*Problem requirements*:
Word for word, copy the entire listing below, but do not carry over any pictures.

*Provided material*:
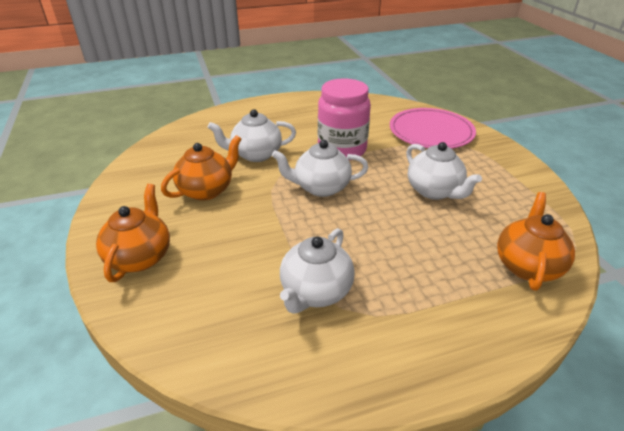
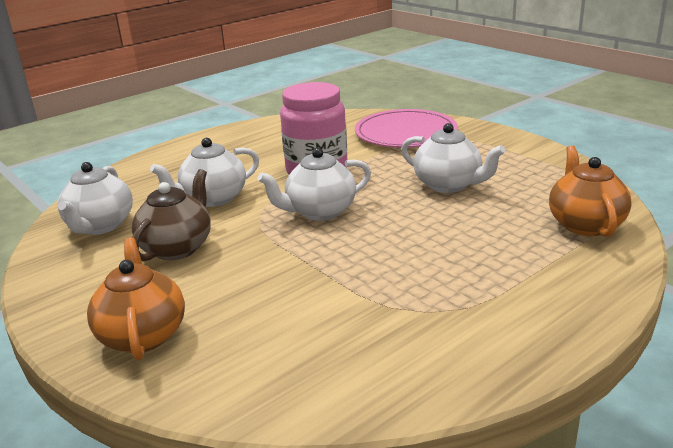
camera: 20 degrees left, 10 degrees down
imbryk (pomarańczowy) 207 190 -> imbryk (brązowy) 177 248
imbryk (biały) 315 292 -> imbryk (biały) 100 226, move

*Answer section*:
camera: 20 degrees left, 10 degrees down
imbryk (pomarańczowy) 207 190 -> imbryk (brązowy) 177 248
imbryk (biały) 315 292 -> imbryk (biały) 100 226, move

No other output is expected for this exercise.